Spatial reasoning data
§

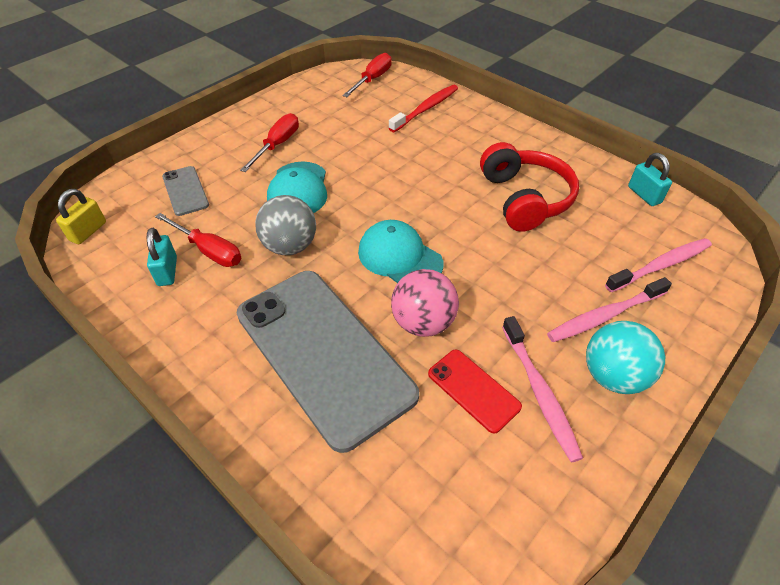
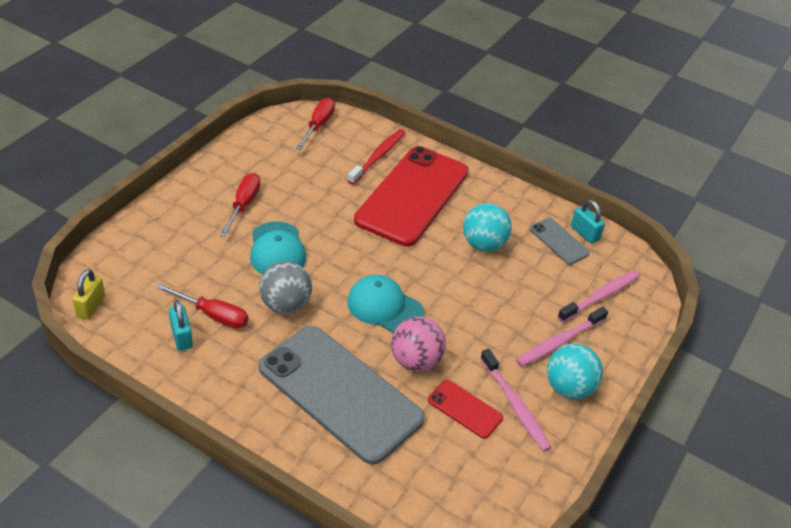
camera: 15 degrees left, 5 degrees down
grey phone [162,166,209,216] -> grey phone moved to [530,218,590,265]
red headphones [480,142,579,232] -> turquoise ball [463,203,512,252]
none -> red phone [354,146,469,247]

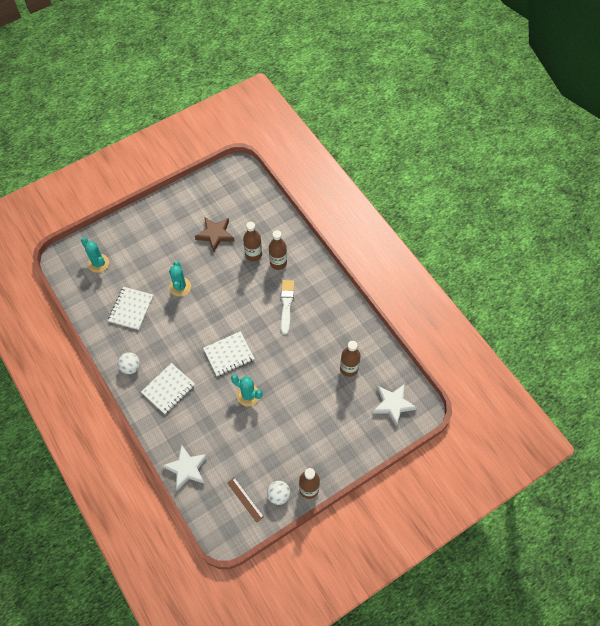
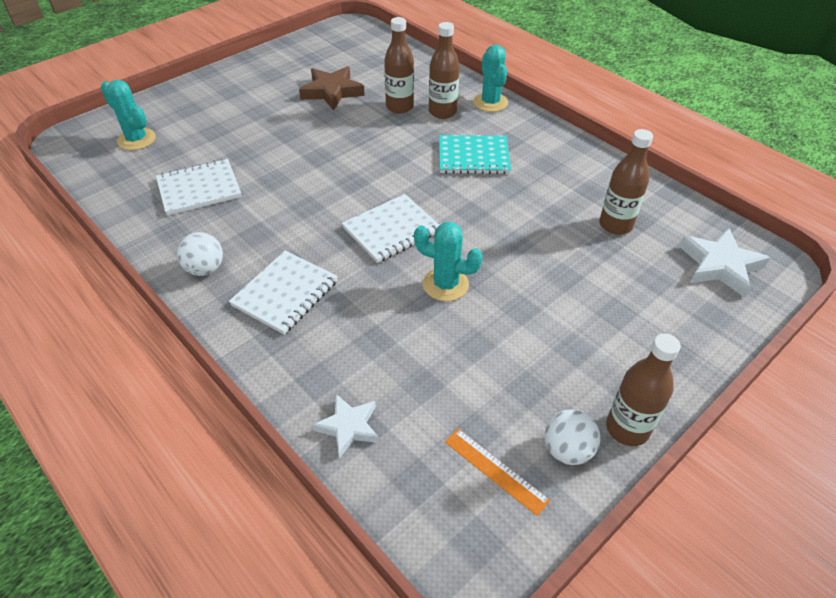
camera: 10 degrees left, 15 degrees down
white notebook [108,287,154,330] -> white notebook turned 60 degrees clockwise [156,159,241,216]
white star [162,444,208,491] -> white star [312,394,379,458], size x0.65
turquoise cactus [169,261,191,296] -> turquoise cactus moved to [473,45,508,112]
brown ruler [227,477,264,523] -> orange ruler [445,429,550,516]
white brush [281,280,294,335] -> turquoise notebook [439,135,511,174]

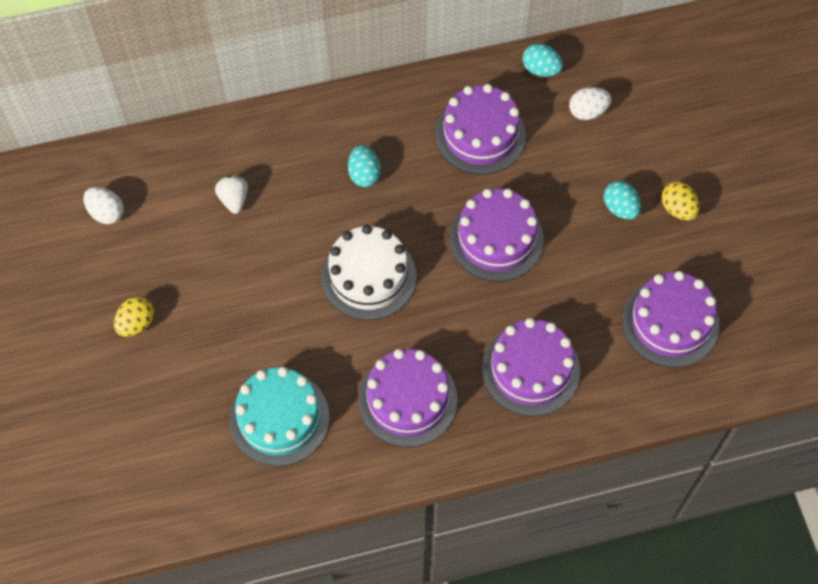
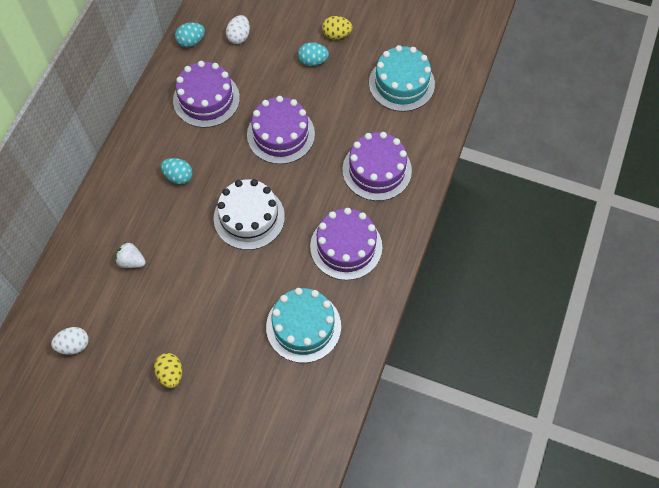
camera: 55 degrees left, 0 degrees up
purple cake [622,271,719,368] -> turquoise cake [369,45,435,112]

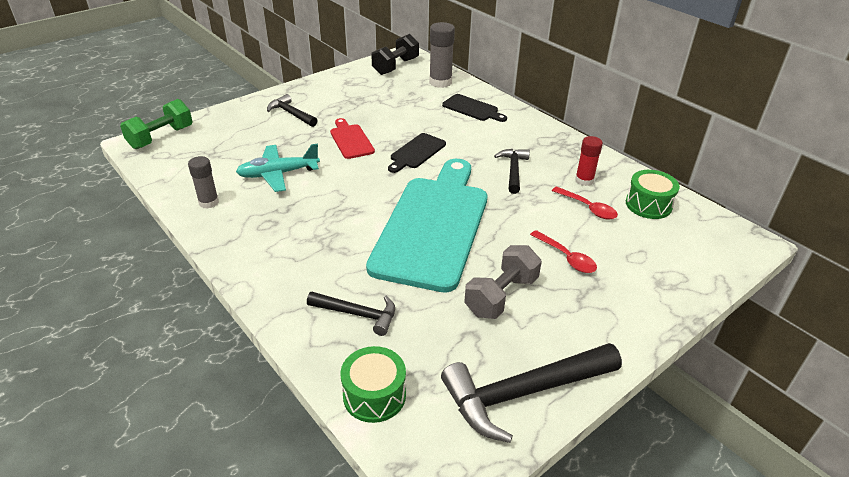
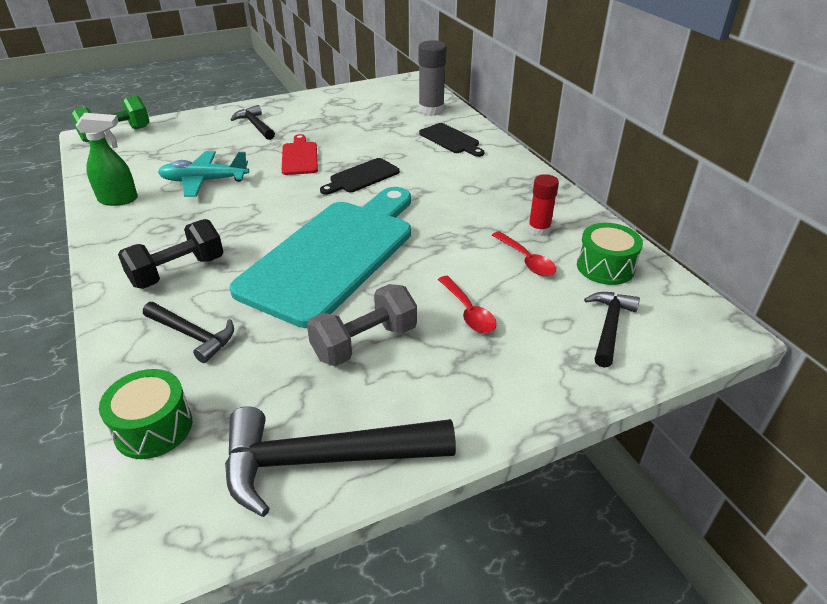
camera: 15 degrees right, 0 degrees up
grey glue stick [188,156,219,209] -> green spray bottle [75,113,138,206]
black dumbbell [371,34,419,75] -> black dumbbell moved to [118,219,223,289]
black hammer [494,149,530,194] -> black hammer moved to [584,292,640,368]

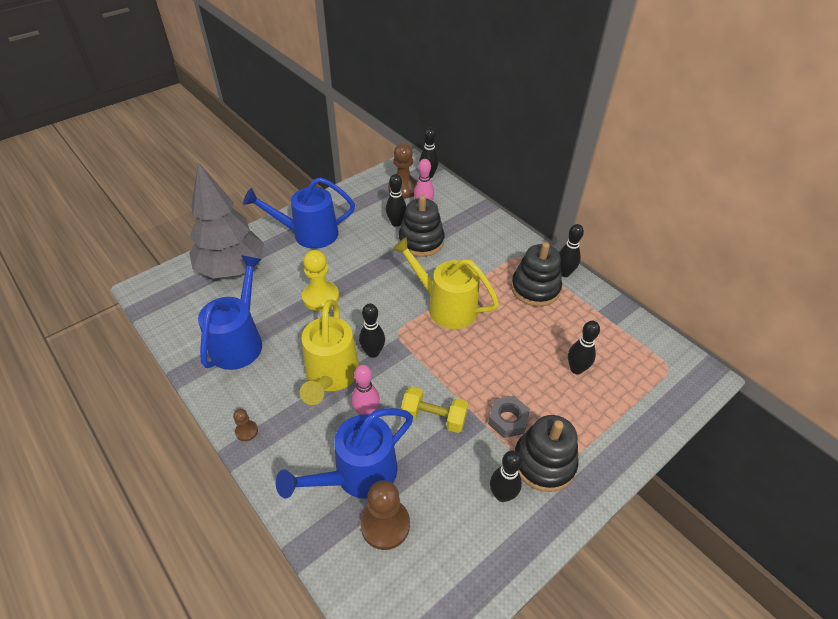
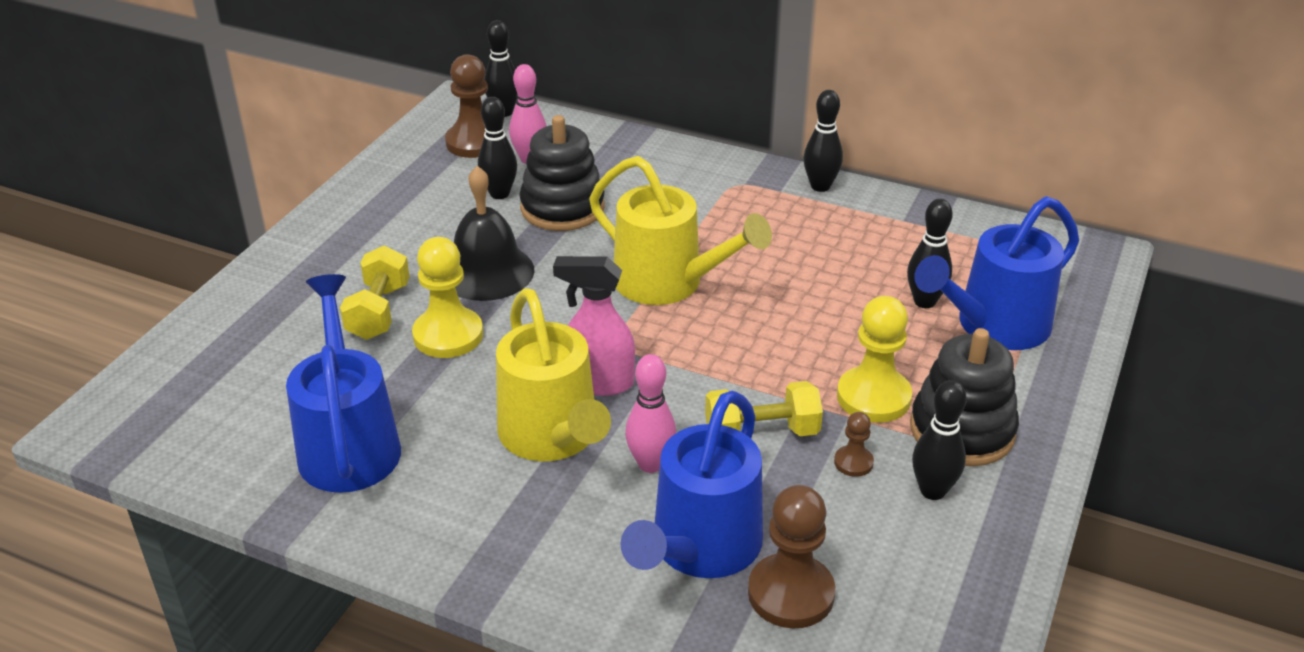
camera: 25 degrees left, 10 degrees down
grey tree [189,162,264,279] -> none
brown pawn [233,409,258,441] -> brown pawn moved to [834,412,874,477]
blue watering can [243,177,355,249] -> blue watering can moved to [914,196,1079,350]
black bowling pin [359,303,385,358] -> pink spray bottle [553,256,635,396]
yellow watering can [392,237,499,329] -> yellow watering can turned 150 degrees counterclockwise [589,156,772,305]
grey nut [488,396,530,438] -> yellow pawn [837,296,912,423]
black stacking toy [511,242,562,307] -> none
none -> yellow dumbbell [340,246,410,340]
none -> black bell [454,166,534,301]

§

The answer is the line with "yellow watering can [392,237,499,329]" plus every line after it, printed exactly as they appear above.

yellow watering can [392,237,499,329] -> yellow watering can turned 150 degrees counterclockwise [589,156,772,305]
grey nut [488,396,530,438] -> yellow pawn [837,296,912,423]
black stacking toy [511,242,562,307] -> none
none -> yellow dumbbell [340,246,410,340]
none -> black bell [454,166,534,301]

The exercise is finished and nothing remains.